Copy exactly, and only, the lines from the line containing "(453, 311) = (371, 369): none -> red house" through the last line of the records below, both included, and leave out any pictures.

**Data excerpts**

* * *

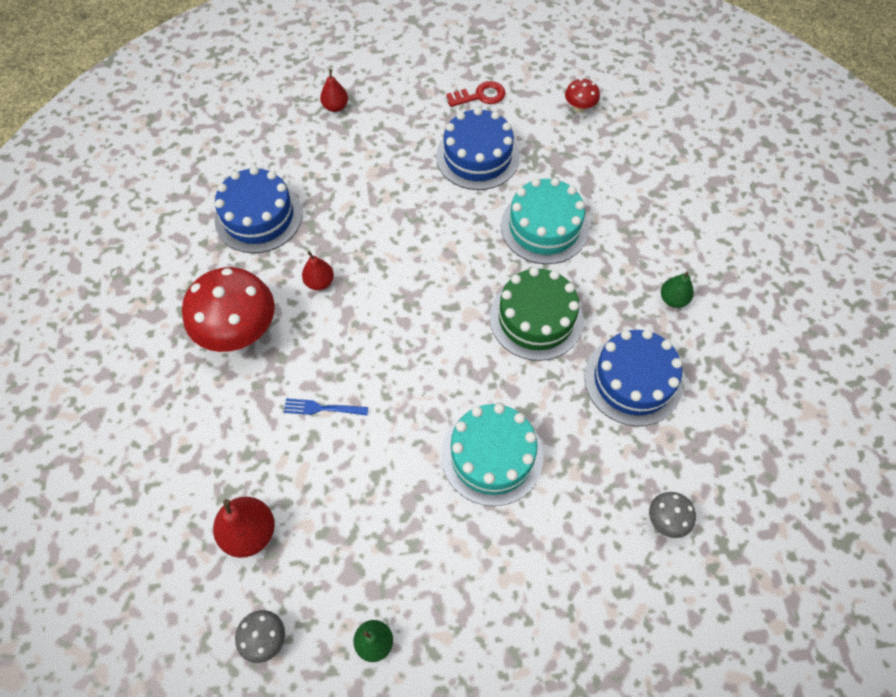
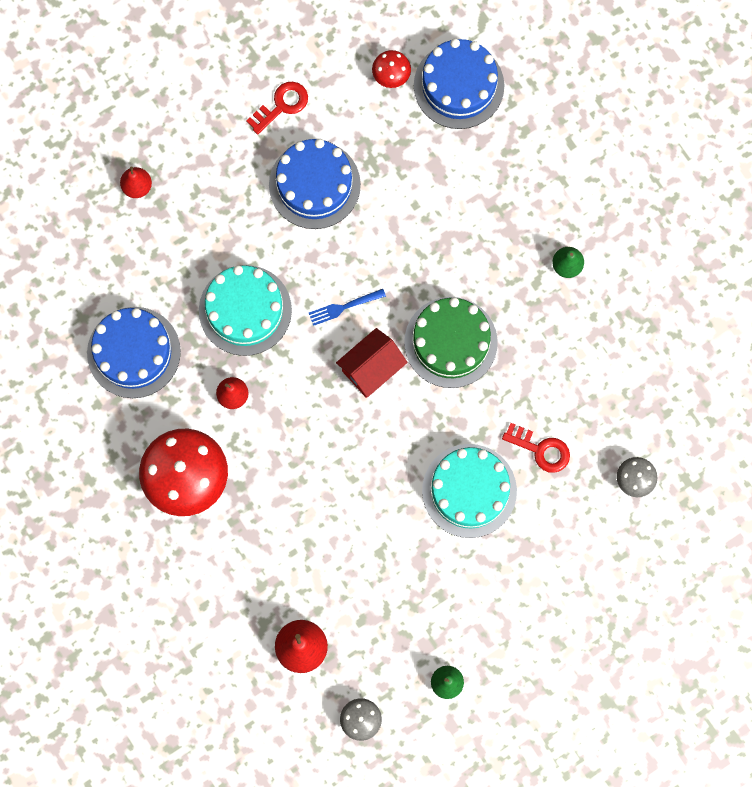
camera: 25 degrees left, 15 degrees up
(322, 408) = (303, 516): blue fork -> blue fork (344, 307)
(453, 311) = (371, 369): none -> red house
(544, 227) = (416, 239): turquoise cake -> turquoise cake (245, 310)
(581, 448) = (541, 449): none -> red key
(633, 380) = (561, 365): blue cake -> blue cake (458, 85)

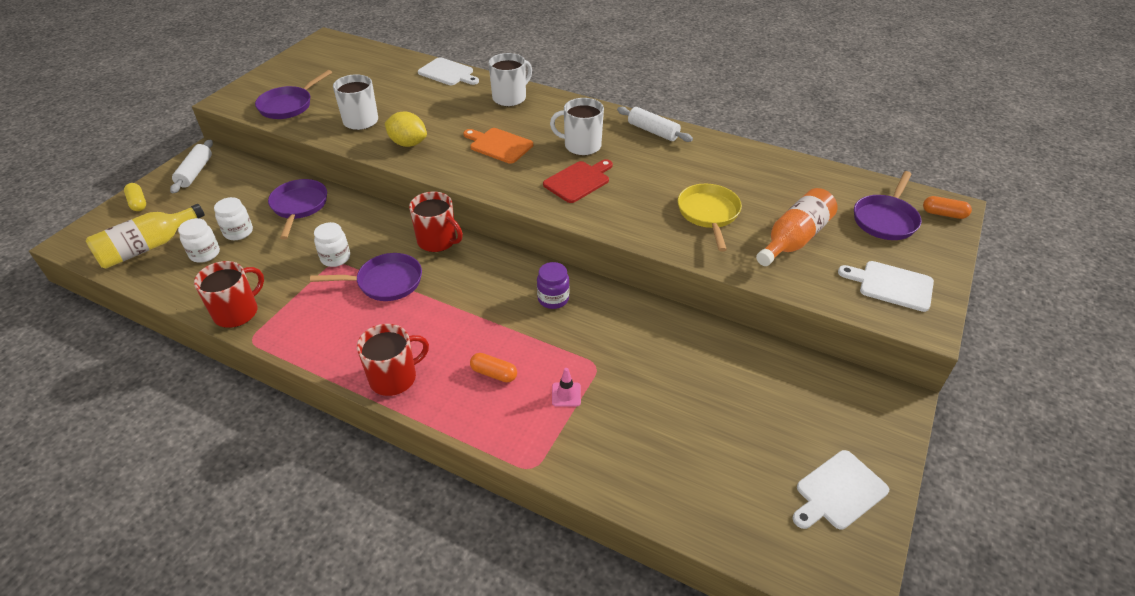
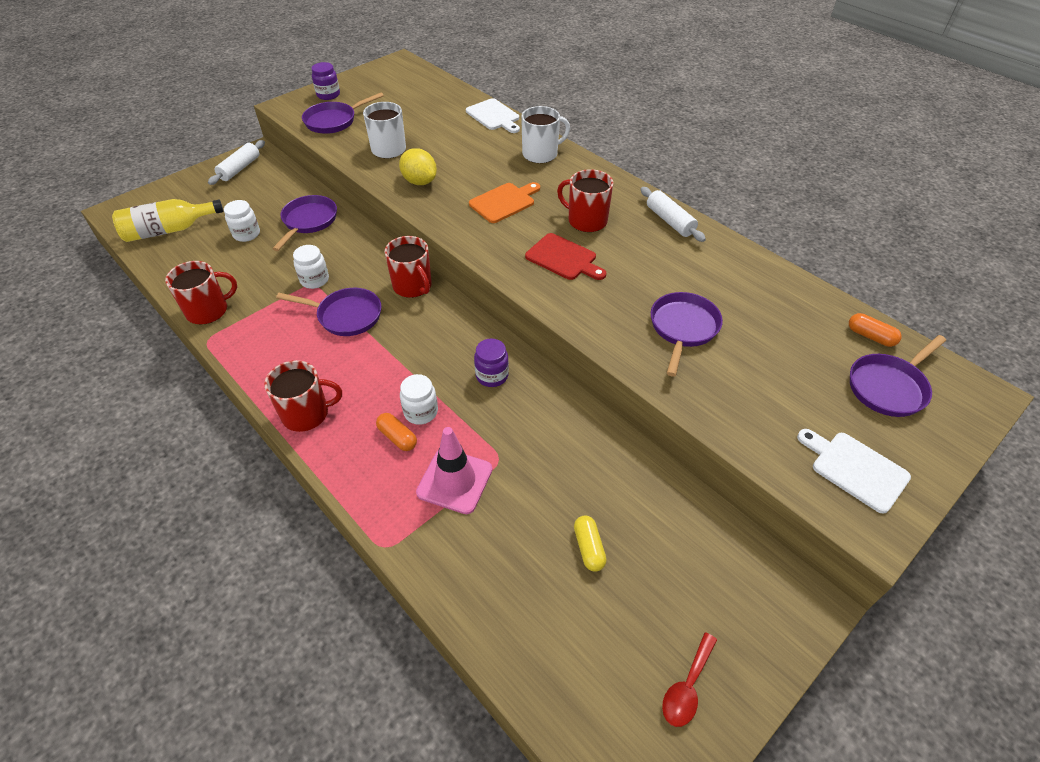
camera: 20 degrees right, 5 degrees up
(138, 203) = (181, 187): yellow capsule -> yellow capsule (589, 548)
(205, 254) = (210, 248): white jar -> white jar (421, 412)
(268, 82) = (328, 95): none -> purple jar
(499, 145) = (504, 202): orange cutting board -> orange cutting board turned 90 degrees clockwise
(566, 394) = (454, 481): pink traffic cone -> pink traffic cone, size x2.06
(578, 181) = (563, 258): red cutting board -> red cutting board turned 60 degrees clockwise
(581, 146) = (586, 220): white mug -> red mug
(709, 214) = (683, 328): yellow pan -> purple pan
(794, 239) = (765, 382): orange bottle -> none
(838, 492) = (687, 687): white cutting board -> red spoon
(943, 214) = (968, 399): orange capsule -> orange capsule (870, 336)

* * *

**Your solution**
(453, 311) = (371, 369): none -> red house
(544, 227) = (416, 239): turquoise cake -> turquoise cake (245, 310)
(581, 448) = (541, 449): none -> red key
(633, 380) = (561, 365): blue cake -> blue cake (458, 85)

camera: 20 degrees right, 5 degrees up
(138, 203) = (181, 187): yellow capsule -> yellow capsule (589, 548)
(205, 254) = (210, 248): white jar -> white jar (421, 412)
(268, 82) = (328, 95): none -> purple jar
(499, 145) = (504, 202): orange cutting board -> orange cutting board turned 90 degrees clockwise
(566, 394) = (454, 481): pink traffic cone -> pink traffic cone, size x2.06
(578, 181) = (563, 258): red cutting board -> red cutting board turned 60 degrees clockwise
(581, 146) = (586, 220): white mug -> red mug
(709, 214) = (683, 328): yellow pan -> purple pan
(794, 239) = (765, 382): orange bottle -> none
(838, 492) = (687, 687): white cutting board -> red spoon
(943, 214) = (968, 399): orange capsule -> orange capsule (870, 336)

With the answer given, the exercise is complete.